**SOURCE RECORDS**
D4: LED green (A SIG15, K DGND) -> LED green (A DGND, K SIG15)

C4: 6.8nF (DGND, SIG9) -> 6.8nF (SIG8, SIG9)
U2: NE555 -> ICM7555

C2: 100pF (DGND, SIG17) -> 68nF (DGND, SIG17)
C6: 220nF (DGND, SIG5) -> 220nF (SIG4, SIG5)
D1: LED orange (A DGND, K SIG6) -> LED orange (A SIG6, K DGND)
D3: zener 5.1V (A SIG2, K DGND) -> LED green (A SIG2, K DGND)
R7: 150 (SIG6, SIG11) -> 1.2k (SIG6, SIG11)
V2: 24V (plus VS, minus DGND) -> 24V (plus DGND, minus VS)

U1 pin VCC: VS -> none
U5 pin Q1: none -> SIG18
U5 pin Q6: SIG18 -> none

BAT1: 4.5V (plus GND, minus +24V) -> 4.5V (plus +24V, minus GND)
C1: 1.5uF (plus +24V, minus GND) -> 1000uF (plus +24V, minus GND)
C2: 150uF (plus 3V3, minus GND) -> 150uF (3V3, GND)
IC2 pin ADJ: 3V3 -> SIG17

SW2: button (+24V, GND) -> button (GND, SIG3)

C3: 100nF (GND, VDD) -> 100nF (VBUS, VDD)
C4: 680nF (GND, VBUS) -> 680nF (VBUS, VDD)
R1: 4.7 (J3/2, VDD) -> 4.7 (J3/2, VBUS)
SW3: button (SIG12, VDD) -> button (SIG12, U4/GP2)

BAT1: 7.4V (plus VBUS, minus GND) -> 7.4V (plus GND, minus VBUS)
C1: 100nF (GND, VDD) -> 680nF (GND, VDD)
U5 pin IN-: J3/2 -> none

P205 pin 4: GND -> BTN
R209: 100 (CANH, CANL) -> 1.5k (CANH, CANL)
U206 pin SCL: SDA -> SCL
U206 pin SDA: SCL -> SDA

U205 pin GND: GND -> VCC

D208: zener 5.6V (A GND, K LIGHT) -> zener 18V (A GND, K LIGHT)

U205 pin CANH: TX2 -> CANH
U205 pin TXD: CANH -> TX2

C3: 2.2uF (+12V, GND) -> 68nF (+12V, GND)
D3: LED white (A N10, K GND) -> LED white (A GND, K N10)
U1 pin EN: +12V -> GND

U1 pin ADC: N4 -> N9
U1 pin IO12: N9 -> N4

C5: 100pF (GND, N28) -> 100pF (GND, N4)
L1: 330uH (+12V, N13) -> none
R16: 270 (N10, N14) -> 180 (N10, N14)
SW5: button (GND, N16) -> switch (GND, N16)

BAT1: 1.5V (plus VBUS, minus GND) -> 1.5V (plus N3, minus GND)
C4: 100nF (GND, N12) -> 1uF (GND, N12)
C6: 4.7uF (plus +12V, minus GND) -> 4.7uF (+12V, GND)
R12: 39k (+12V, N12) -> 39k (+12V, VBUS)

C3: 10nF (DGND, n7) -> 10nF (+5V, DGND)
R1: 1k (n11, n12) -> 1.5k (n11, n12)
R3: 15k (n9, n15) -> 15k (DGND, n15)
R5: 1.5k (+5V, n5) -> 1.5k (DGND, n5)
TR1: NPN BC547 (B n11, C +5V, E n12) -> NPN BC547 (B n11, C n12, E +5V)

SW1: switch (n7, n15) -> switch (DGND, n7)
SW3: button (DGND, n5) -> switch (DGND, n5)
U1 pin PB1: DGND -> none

**WHAT IS NEEDED**
Your answer should consist only of the lines above between the line holding "R12: 39k (+12V, N12) -> 39k (+12V, VBUS)" and the line holding "SW3: button (DGND, n5) -> switch (DGND, n5)", inclusive, each transcribed exactly.

**COMPLETED TASK**
R12: 39k (+12V, N12) -> 39k (+12V, VBUS)

C3: 10nF (DGND, n7) -> 10nF (+5V, DGND)
R1: 1k (n11, n12) -> 1.5k (n11, n12)
R3: 15k (n9, n15) -> 15k (DGND, n15)
R5: 1.5k (+5V, n5) -> 1.5k (DGND, n5)
TR1: NPN BC547 (B n11, C +5V, E n12) -> NPN BC547 (B n11, C n12, E +5V)

SW1: switch (n7, n15) -> switch (DGND, n7)
SW3: button (DGND, n5) -> switch (DGND, n5)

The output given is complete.